THE INPUT:
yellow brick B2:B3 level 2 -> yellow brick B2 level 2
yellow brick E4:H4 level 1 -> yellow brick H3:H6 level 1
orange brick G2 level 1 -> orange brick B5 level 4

--

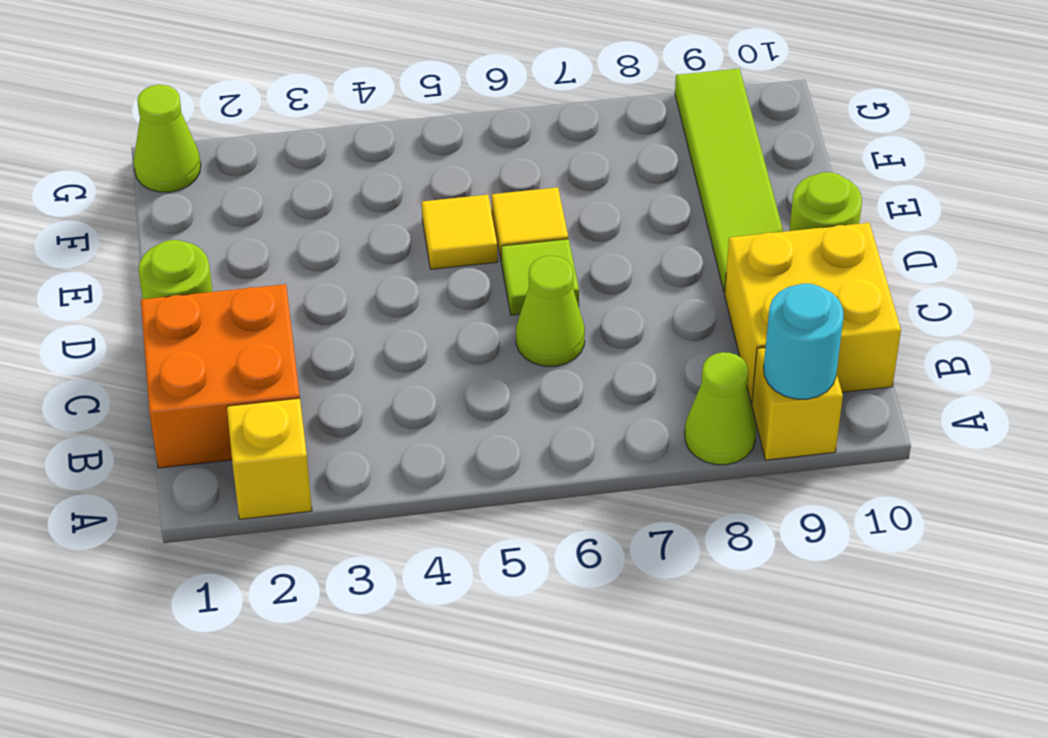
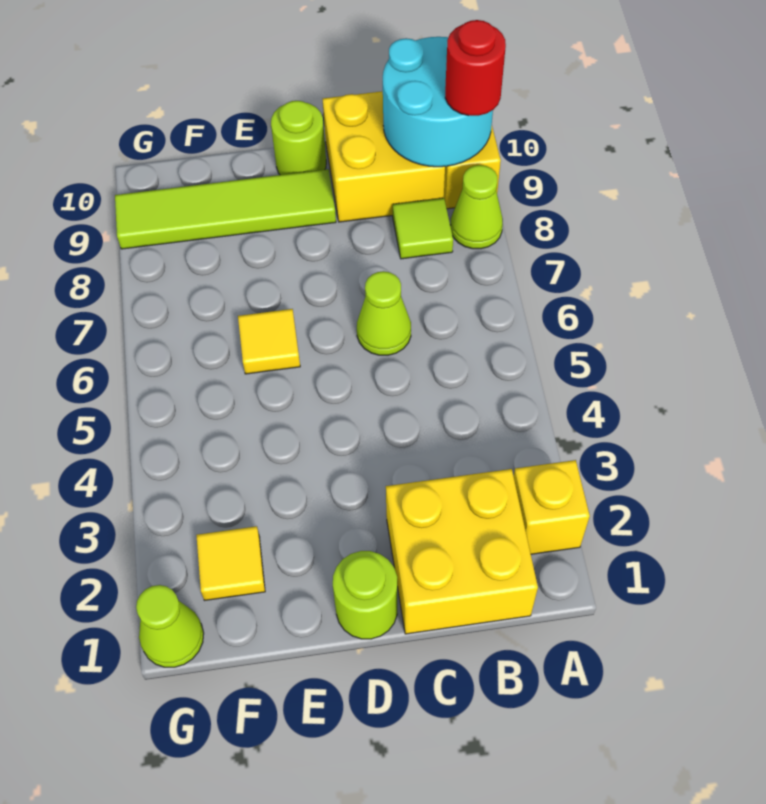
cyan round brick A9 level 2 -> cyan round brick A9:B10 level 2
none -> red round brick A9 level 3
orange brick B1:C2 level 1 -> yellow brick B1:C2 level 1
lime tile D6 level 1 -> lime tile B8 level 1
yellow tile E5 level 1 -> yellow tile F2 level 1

THE TASK:
Keep both end lines and retype everything in the records above from the line containing "yellow brick B2:B3" through the line containing "orange brick G2", exactly, with nothing else.

TASK RESULT:
yellow brick B2:B3 level 2 -> yellow brick B2 level 2
yellow brick E4:H4 level 1 -> yellow brick H3:H6 level 1
orange brick G2 level 1 -> orange brick B5 level 4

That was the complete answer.